Start of Block

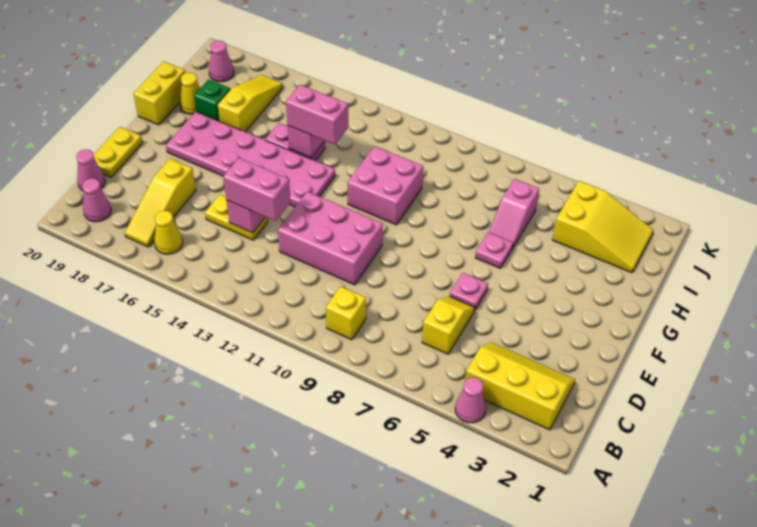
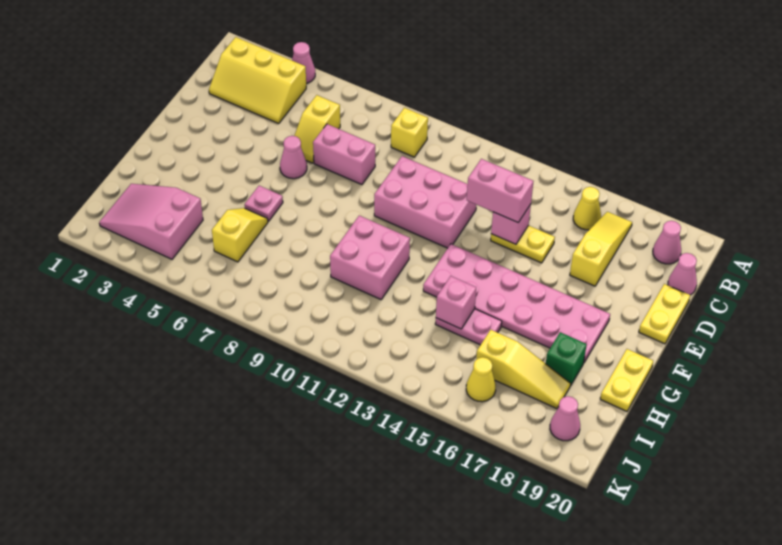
pink plate E6 level 1 -> pink cone E6 level 1
yellow brick G20:H20 level 1 -> yellow plate G20:H20 level 1
pink slope H6:I6 level 1 top I -> yellow slope H6:I6 level 1 top I
pink brick H13:H14 level 3 -> pink brick D7:D8 level 1
yellow slope H17:J17 level 1 top H -> yellow slope I16:I18 level 1 top 16
yellow cone H19 level 1 -> yellow cone J16 level 1
yellow slope I2:J4 level 1 top 4 -> pink slope I2:J4 level 1 top 4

End of Block

■ THE TASK ■
All lines from the one containing "yellow slope H17:J17" through the end of the data, and no others, are to be given again word for word.

■ REPLY ■
yellow slope H17:J17 level 1 top H -> yellow slope I16:I18 level 1 top 16
yellow cone H19 level 1 -> yellow cone J16 level 1
yellow slope I2:J4 level 1 top 4 -> pink slope I2:J4 level 1 top 4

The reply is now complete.